- **Task to complete**
Reproduce every entry exactly as written.

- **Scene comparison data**
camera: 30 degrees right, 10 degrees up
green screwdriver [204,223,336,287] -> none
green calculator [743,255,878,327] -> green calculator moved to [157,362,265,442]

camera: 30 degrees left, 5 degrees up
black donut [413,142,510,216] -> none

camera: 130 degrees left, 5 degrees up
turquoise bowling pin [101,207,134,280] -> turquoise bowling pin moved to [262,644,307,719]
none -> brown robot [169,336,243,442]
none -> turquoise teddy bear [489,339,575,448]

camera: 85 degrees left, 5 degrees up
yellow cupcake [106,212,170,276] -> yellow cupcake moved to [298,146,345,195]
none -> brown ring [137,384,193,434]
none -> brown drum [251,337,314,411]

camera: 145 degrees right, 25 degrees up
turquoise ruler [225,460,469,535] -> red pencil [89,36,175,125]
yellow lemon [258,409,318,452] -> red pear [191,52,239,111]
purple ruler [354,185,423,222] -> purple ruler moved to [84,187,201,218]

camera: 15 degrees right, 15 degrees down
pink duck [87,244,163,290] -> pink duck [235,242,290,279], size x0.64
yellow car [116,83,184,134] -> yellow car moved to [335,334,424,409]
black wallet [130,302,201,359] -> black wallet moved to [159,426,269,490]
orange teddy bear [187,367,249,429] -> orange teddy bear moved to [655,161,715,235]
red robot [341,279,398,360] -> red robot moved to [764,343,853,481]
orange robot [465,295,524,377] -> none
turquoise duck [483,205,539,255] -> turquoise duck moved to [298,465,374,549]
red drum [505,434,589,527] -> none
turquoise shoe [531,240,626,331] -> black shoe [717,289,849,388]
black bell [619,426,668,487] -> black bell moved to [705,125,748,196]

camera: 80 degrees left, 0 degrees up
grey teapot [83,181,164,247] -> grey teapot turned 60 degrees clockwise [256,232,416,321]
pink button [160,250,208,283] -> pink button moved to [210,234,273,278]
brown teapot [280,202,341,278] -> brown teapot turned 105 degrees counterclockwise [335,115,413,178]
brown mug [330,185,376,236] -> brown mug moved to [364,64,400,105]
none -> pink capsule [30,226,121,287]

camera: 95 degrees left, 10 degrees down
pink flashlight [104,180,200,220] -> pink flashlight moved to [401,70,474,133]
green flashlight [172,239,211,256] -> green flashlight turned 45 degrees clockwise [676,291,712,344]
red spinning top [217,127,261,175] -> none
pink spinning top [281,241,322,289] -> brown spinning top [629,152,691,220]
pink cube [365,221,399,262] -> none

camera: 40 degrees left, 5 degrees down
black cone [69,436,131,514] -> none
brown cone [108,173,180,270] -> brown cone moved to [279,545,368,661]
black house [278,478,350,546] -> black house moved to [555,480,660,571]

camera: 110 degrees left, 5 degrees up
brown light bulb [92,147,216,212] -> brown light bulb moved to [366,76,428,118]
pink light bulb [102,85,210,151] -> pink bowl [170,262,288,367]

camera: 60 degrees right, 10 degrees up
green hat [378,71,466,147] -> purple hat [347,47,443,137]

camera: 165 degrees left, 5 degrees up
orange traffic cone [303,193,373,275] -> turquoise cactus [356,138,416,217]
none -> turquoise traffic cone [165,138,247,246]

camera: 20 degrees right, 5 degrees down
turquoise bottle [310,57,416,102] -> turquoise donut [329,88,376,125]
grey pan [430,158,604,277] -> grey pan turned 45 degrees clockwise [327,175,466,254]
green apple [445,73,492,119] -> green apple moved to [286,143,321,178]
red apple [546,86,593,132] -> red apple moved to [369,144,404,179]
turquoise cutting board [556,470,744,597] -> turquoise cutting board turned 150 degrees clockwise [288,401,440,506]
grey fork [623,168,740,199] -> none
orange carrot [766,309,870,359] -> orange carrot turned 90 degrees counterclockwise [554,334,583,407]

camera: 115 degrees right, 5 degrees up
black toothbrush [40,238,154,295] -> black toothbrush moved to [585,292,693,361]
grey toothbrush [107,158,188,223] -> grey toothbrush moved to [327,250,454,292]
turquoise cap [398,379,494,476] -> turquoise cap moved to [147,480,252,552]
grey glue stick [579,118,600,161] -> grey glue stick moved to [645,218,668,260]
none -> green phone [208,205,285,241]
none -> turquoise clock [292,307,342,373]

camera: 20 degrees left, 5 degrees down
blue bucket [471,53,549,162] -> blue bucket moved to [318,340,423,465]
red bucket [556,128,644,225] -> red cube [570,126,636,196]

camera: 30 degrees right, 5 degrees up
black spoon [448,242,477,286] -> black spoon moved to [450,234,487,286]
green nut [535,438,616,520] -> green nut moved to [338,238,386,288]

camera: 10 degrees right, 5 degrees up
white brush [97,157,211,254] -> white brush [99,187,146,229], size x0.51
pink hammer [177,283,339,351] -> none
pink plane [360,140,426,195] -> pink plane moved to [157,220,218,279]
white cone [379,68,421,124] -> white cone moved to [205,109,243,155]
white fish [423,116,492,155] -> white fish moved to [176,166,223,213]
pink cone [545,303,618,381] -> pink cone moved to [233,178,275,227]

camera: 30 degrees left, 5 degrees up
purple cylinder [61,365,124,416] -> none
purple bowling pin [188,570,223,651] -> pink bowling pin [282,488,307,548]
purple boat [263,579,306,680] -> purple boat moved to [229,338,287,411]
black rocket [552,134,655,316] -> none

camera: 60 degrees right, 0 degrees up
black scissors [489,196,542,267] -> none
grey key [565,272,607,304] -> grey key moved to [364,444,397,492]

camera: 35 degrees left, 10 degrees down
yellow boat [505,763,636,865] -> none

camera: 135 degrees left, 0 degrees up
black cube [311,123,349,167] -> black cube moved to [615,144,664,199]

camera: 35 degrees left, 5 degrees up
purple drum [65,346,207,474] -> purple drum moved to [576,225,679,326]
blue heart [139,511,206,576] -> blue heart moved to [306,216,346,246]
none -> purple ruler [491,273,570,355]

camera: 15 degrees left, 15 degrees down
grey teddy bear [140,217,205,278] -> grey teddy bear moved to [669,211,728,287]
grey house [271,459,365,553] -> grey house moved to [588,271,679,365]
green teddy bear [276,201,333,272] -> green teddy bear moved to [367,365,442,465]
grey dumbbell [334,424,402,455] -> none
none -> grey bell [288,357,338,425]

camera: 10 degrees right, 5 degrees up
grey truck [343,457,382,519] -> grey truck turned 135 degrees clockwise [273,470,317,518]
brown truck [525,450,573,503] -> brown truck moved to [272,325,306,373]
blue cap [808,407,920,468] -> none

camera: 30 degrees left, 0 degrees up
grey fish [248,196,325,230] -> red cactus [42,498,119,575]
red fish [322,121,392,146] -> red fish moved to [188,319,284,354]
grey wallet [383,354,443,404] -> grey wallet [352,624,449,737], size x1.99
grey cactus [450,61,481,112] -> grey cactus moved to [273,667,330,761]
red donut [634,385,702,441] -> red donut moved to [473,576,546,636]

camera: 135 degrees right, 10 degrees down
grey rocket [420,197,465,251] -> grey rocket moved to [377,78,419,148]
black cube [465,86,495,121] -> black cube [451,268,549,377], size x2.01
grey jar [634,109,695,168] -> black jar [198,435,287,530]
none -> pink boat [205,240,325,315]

- **Solution for this problem**
camera: 30 degrees right, 10 degrees up
green screwdriver [204,223,336,287] -> none
green calculator [743,255,878,327] -> green calculator moved to [157,362,265,442]

camera: 30 degrees left, 5 degrees up
black donut [413,142,510,216] -> none

camera: 130 degrees left, 5 degrees up
turquoise bowling pin [101,207,134,280] -> turquoise bowling pin moved to [262,644,307,719]
none -> brown robot [169,336,243,442]
none -> turquoise teddy bear [489,339,575,448]

camera: 85 degrees left, 5 degrees up
yellow cupcake [106,212,170,276] -> yellow cupcake moved to [298,146,345,195]
none -> brown ring [137,384,193,434]
none -> brown drum [251,337,314,411]

camera: 145 degrees right, 25 degrees up
turquoise ruler [225,460,469,535] -> red pencil [89,36,175,125]
yellow lemon [258,409,318,452] -> red pear [191,52,239,111]
purple ruler [354,185,423,222] -> purple ruler moved to [84,187,201,218]

camera: 15 degrees right, 15 degrees down
pink duck [87,244,163,290] -> pink duck [235,242,290,279], size x0.64
yellow car [116,83,184,134] -> yellow car moved to [335,334,424,409]
black wallet [130,302,201,359] -> black wallet moved to [159,426,269,490]
orange teddy bear [187,367,249,429] -> orange teddy bear moved to [655,161,715,235]
red robot [341,279,398,360] -> red robot moved to [764,343,853,481]
orange robot [465,295,524,377] -> none
turquoise duck [483,205,539,255] -> turquoise duck moved to [298,465,374,549]
red drum [505,434,589,527] -> none
turquoise shoe [531,240,626,331] -> black shoe [717,289,849,388]
black bell [619,426,668,487] -> black bell moved to [705,125,748,196]

camera: 80 degrees left, 0 degrees up
grey teapot [83,181,164,247] -> grey teapot turned 60 degrees clockwise [256,232,416,321]
pink button [160,250,208,283] -> pink button moved to [210,234,273,278]
brown teapot [280,202,341,278] -> brown teapot turned 105 degrees counterclockwise [335,115,413,178]
brown mug [330,185,376,236] -> brown mug moved to [364,64,400,105]
none -> pink capsule [30,226,121,287]

camera: 95 degrees left, 10 degrees down
pink flashlight [104,180,200,220] -> pink flashlight moved to [401,70,474,133]
green flashlight [172,239,211,256] -> green flashlight turned 45 degrees clockwise [676,291,712,344]
red spinning top [217,127,261,175] -> none
pink spinning top [281,241,322,289] -> brown spinning top [629,152,691,220]
pink cube [365,221,399,262] -> none

camera: 40 degrees left, 5 degrees down
black cone [69,436,131,514] -> none
brown cone [108,173,180,270] -> brown cone moved to [279,545,368,661]
black house [278,478,350,546] -> black house moved to [555,480,660,571]

camera: 110 degrees left, 5 degrees up
brown light bulb [92,147,216,212] -> brown light bulb moved to [366,76,428,118]
pink light bulb [102,85,210,151] -> pink bowl [170,262,288,367]

camera: 60 degrees right, 10 degrees up
green hat [378,71,466,147] -> purple hat [347,47,443,137]

camera: 165 degrees left, 5 degrees up
orange traffic cone [303,193,373,275] -> turquoise cactus [356,138,416,217]
none -> turquoise traffic cone [165,138,247,246]

camera: 20 degrees right, 5 degrees down
turquoise bottle [310,57,416,102] -> turquoise donut [329,88,376,125]
grey pan [430,158,604,277] -> grey pan turned 45 degrees clockwise [327,175,466,254]
green apple [445,73,492,119] -> green apple moved to [286,143,321,178]
red apple [546,86,593,132] -> red apple moved to [369,144,404,179]
turquoise cutting board [556,470,744,597] -> turquoise cutting board turned 150 degrees clockwise [288,401,440,506]
grey fork [623,168,740,199] -> none
orange carrot [766,309,870,359] -> orange carrot turned 90 degrees counterclockwise [554,334,583,407]

camera: 115 degrees right, 5 degrees up
black toothbrush [40,238,154,295] -> black toothbrush moved to [585,292,693,361]
grey toothbrush [107,158,188,223] -> grey toothbrush moved to [327,250,454,292]
turquoise cap [398,379,494,476] -> turquoise cap moved to [147,480,252,552]
grey glue stick [579,118,600,161] -> grey glue stick moved to [645,218,668,260]
none -> green phone [208,205,285,241]
none -> turquoise clock [292,307,342,373]

camera: 20 degrees left, 5 degrees down
blue bucket [471,53,549,162] -> blue bucket moved to [318,340,423,465]
red bucket [556,128,644,225] -> red cube [570,126,636,196]

camera: 30 degrees right, 5 degrees up
black spoon [448,242,477,286] -> black spoon moved to [450,234,487,286]
green nut [535,438,616,520] -> green nut moved to [338,238,386,288]

camera: 10 degrees right, 5 degrees up
white brush [97,157,211,254] -> white brush [99,187,146,229], size x0.51
pink hammer [177,283,339,351] -> none
pink plane [360,140,426,195] -> pink plane moved to [157,220,218,279]
white cone [379,68,421,124] -> white cone moved to [205,109,243,155]
white fish [423,116,492,155] -> white fish moved to [176,166,223,213]
pink cone [545,303,618,381] -> pink cone moved to [233,178,275,227]

camera: 30 degrees left, 5 degrees up
purple cylinder [61,365,124,416] -> none
purple bowling pin [188,570,223,651] -> pink bowling pin [282,488,307,548]
purple boat [263,579,306,680] -> purple boat moved to [229,338,287,411]
black rocket [552,134,655,316] -> none

camera: 60 degrees right, 0 degrees up
black scissors [489,196,542,267] -> none
grey key [565,272,607,304] -> grey key moved to [364,444,397,492]

camera: 35 degrees left, 10 degrees down
yellow boat [505,763,636,865] -> none

camera: 135 degrees left, 0 degrees up
black cube [311,123,349,167] -> black cube moved to [615,144,664,199]

camera: 35 degrees left, 5 degrees up
purple drum [65,346,207,474] -> purple drum moved to [576,225,679,326]
blue heart [139,511,206,576] -> blue heart moved to [306,216,346,246]
none -> purple ruler [491,273,570,355]

camera: 15 degrees left, 15 degrees down
grey teddy bear [140,217,205,278] -> grey teddy bear moved to [669,211,728,287]
grey house [271,459,365,553] -> grey house moved to [588,271,679,365]
green teddy bear [276,201,333,272] -> green teddy bear moved to [367,365,442,465]
grey dumbbell [334,424,402,455] -> none
none -> grey bell [288,357,338,425]

camera: 10 degrees right, 5 degrees up
grey truck [343,457,382,519] -> grey truck turned 135 degrees clockwise [273,470,317,518]
brown truck [525,450,573,503] -> brown truck moved to [272,325,306,373]
blue cap [808,407,920,468] -> none

camera: 30 degrees left, 0 degrees up
grey fish [248,196,325,230] -> red cactus [42,498,119,575]
red fish [322,121,392,146] -> red fish moved to [188,319,284,354]
grey wallet [383,354,443,404] -> grey wallet [352,624,449,737], size x1.99
grey cactus [450,61,481,112] -> grey cactus moved to [273,667,330,761]
red donut [634,385,702,441] -> red donut moved to [473,576,546,636]

camera: 135 degrees right, 10 degrees down
grey rocket [420,197,465,251] -> grey rocket moved to [377,78,419,148]
black cube [465,86,495,121] -> black cube [451,268,549,377], size x2.01
grey jar [634,109,695,168] -> black jar [198,435,287,530]
none -> pink boat [205,240,325,315]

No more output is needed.